• [Work instruction]
Once the line containing "green pencil: 0 -> 2" is found, copy it and each subsequent line exactly. Stop at the end of the records below.

Data items:
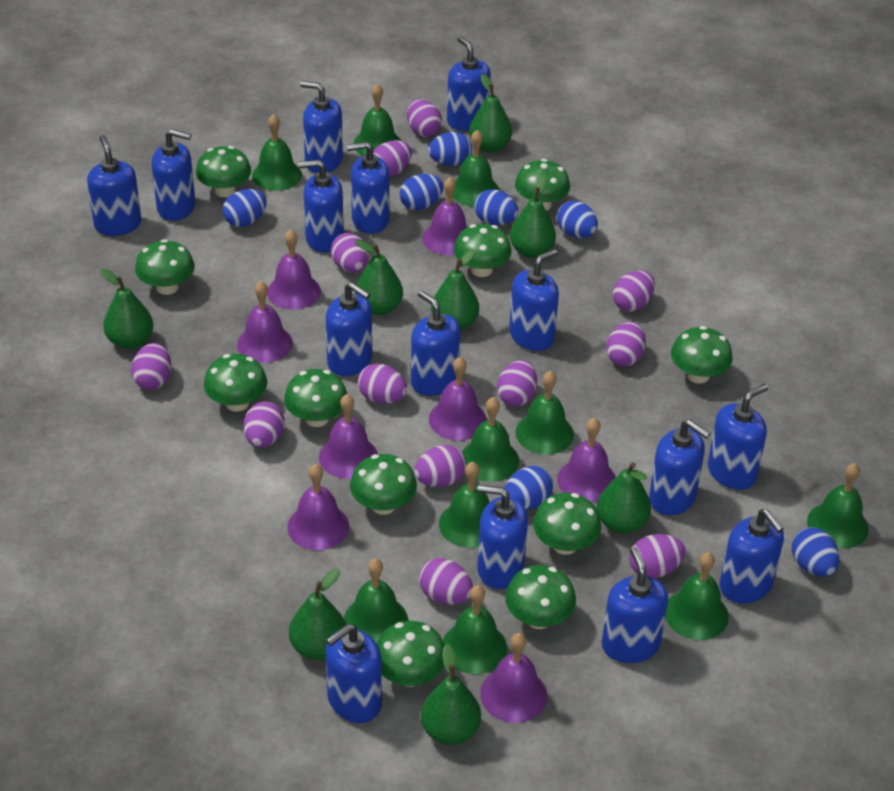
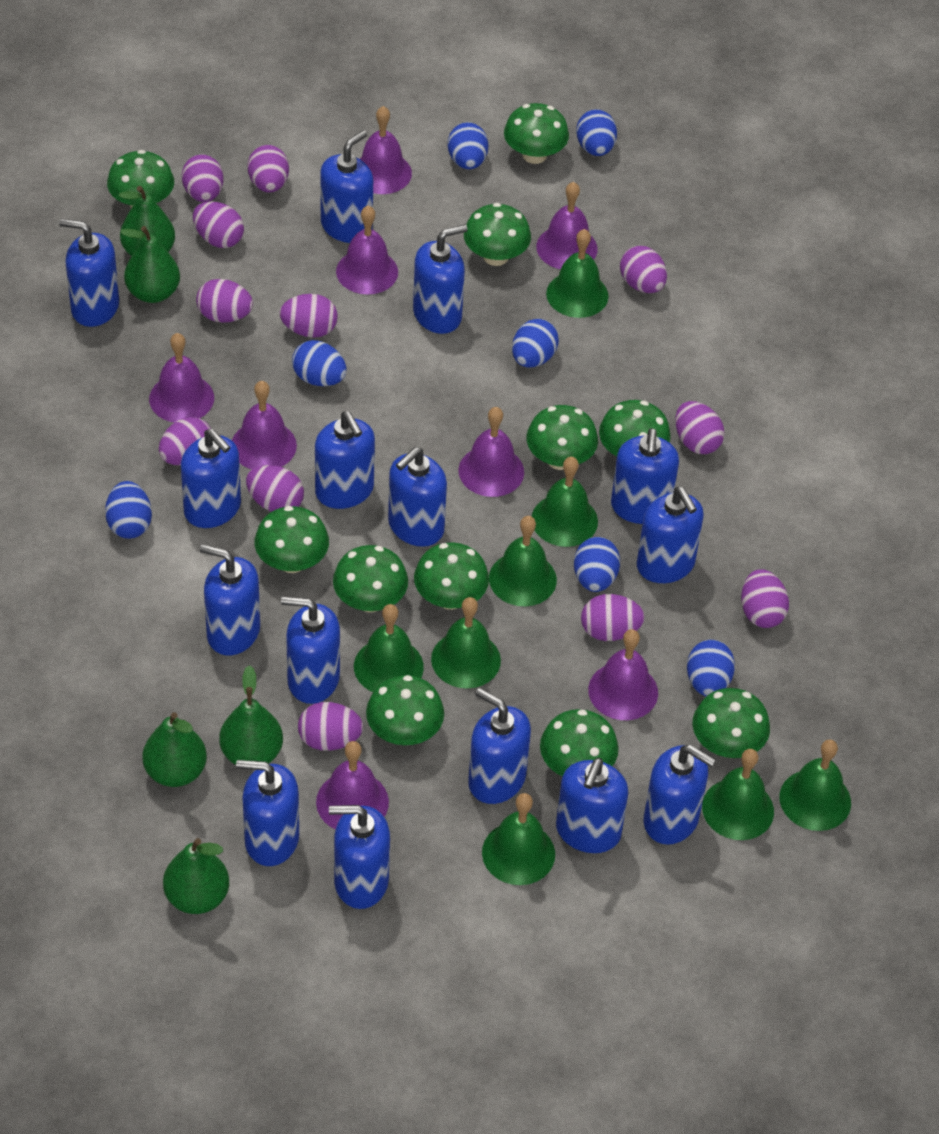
green bell: 10 -> 8
green pear: 8 -> 5

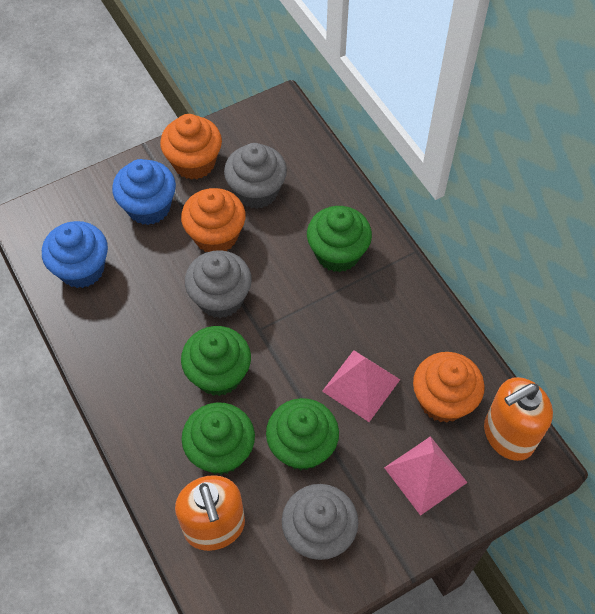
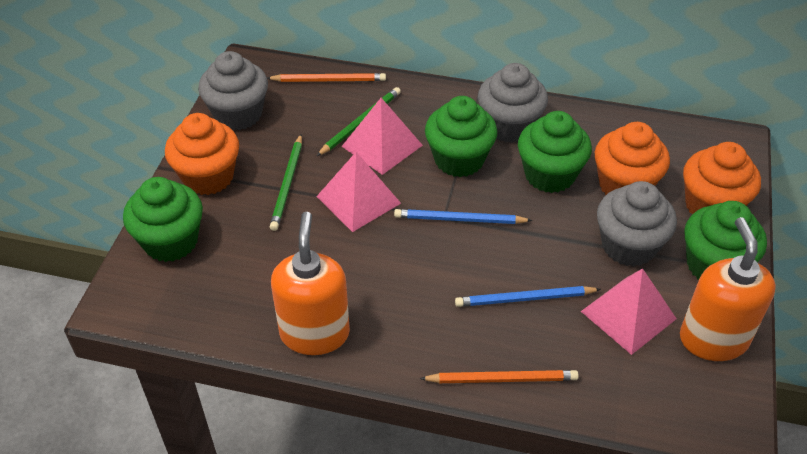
blue cupcake: 2 -> 0
blue pencil: 0 -> 2
green pencil: 0 -> 2
orange pencil: 0 -> 2
pink pyramid: 2 -> 3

• [Task response]
green pencil: 0 -> 2
orange pencil: 0 -> 2
pink pyramid: 2 -> 3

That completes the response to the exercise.